Omit the images and output every line of the data below exactly.

### Collected data
►

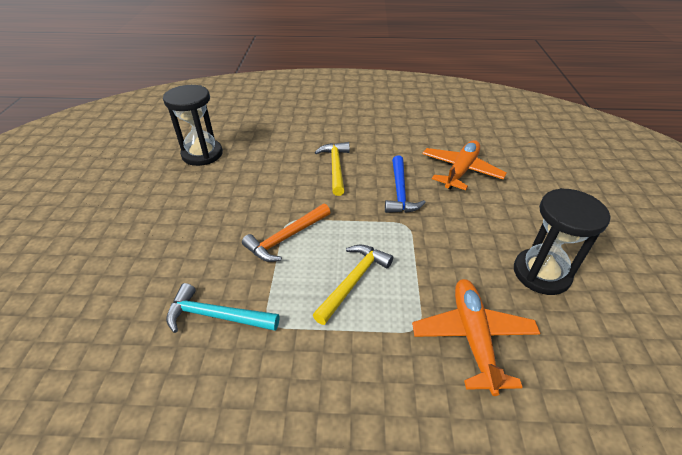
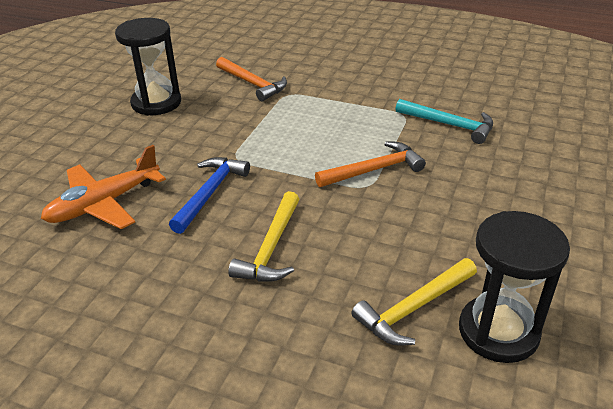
camera: 160 degrees left, 5 degrees down
(353, 281) = (321, 125): yellow hammer -> yellow hammer (413, 308)
(472, 337) = (253, 84): orange plane -> orange hammer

◄

### Response
camera: 160 degrees left, 5 degrees down
(353, 281) = (321, 125): yellow hammer -> yellow hammer (413, 308)
(472, 337) = (253, 84): orange plane -> orange hammer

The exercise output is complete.